··· Stored data ···

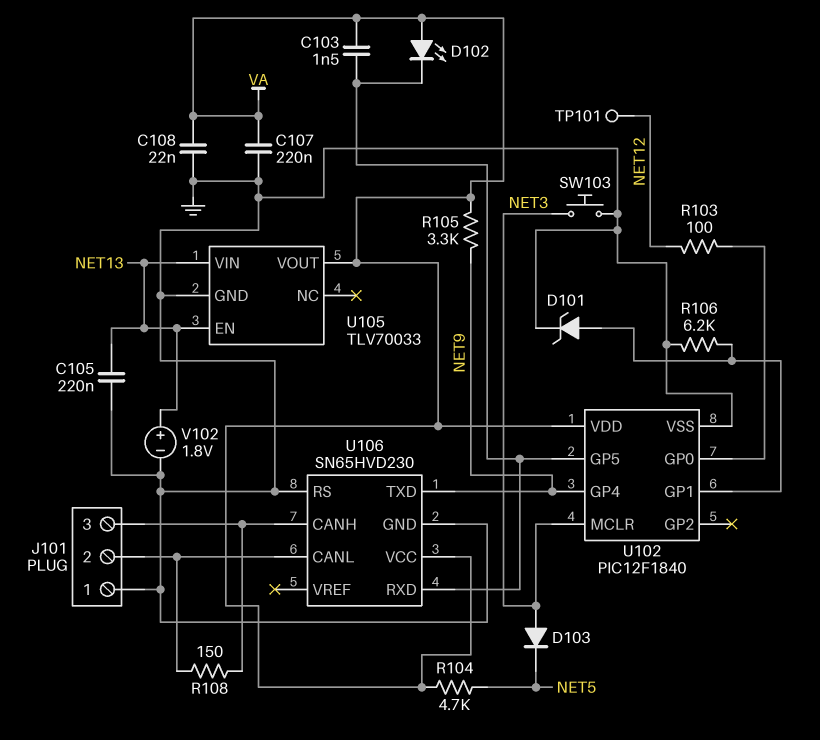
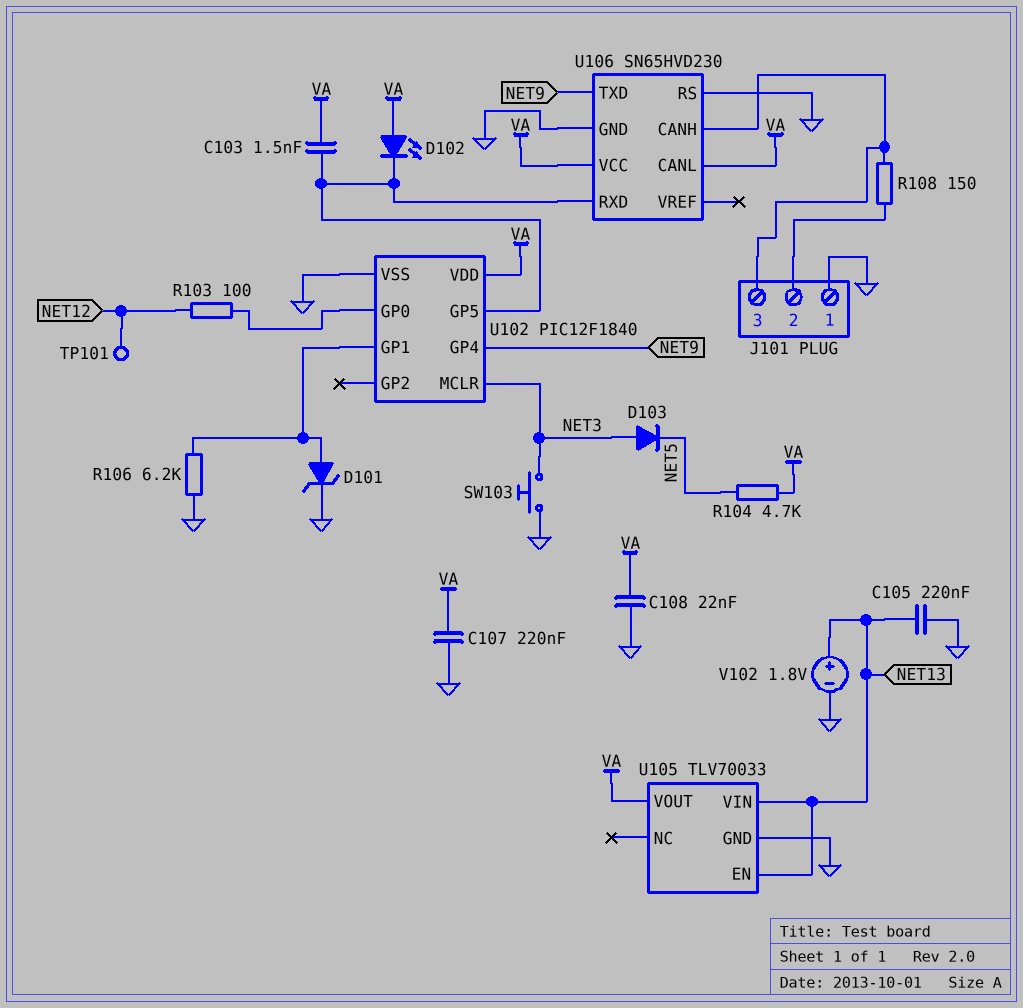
R105: 3.3k (NET9, VA) -> none
U106 pin CANL: J101/2 -> VA

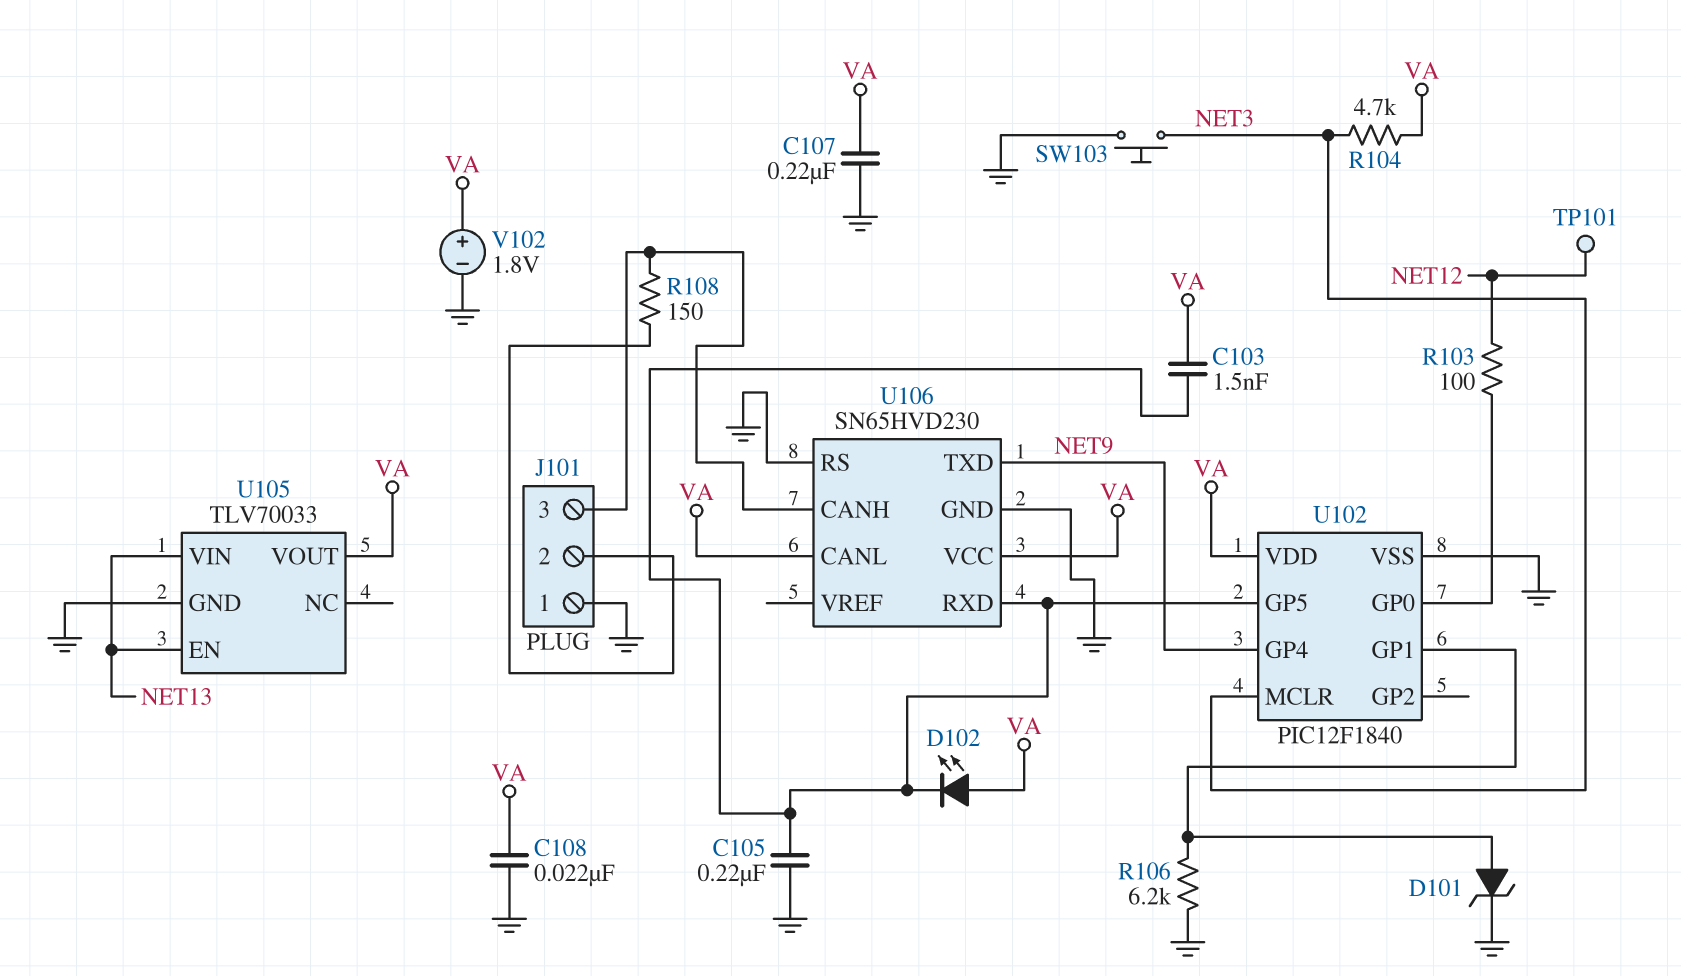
C105: 220nF (GND, NET13) -> 220nF (GND, U102/GP5)
D103: diode (A NET3, K NET5) -> none
R104: 4.7k (NET5, VA) -> 4.7k (NET3, VA)
V102: 1.8V (plus NET13, minus GND) -> 1.8V (plus VA, minus GND)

···

» **Exercise instructions**: From the records above, copy each line where the word "none" can be found.

» **Reply to the exercise**:
R105: 3.3k (NET9, VA) -> none
D103: diode (A NET3, K NET5) -> none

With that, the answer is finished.